What is required
All that is wanted is an exact copy of the line containing "(577, 365) = (197, 454): orange" and the lines after it, through the end of the records.

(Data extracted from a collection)
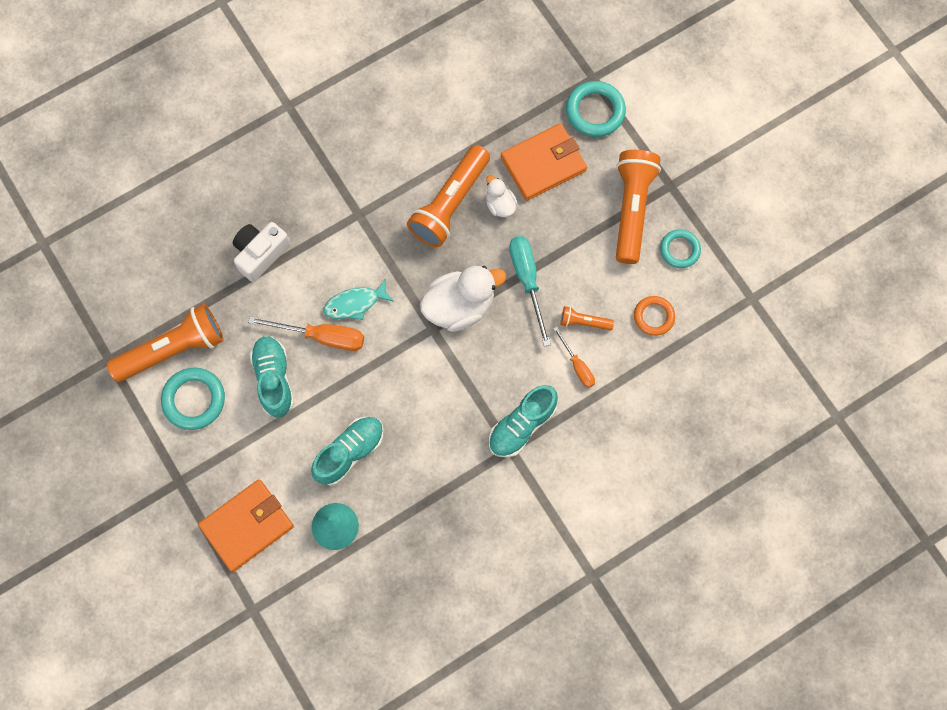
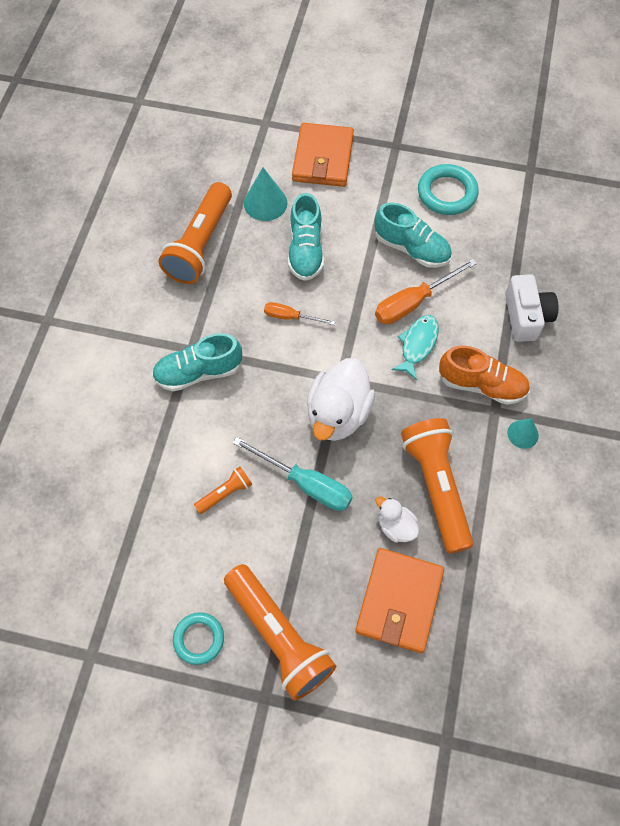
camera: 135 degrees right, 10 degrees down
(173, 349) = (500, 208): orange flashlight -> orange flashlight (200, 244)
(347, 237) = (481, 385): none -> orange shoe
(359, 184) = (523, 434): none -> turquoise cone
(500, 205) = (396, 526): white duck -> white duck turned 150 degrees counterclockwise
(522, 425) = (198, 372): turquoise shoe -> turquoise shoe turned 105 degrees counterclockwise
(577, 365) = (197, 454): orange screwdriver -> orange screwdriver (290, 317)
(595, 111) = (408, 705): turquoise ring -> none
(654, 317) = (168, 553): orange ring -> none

Completed task
(577, 365) = (197, 454): orange screwdriver -> orange screwdriver (290, 317)
(595, 111) = (408, 705): turquoise ring -> none
(654, 317) = (168, 553): orange ring -> none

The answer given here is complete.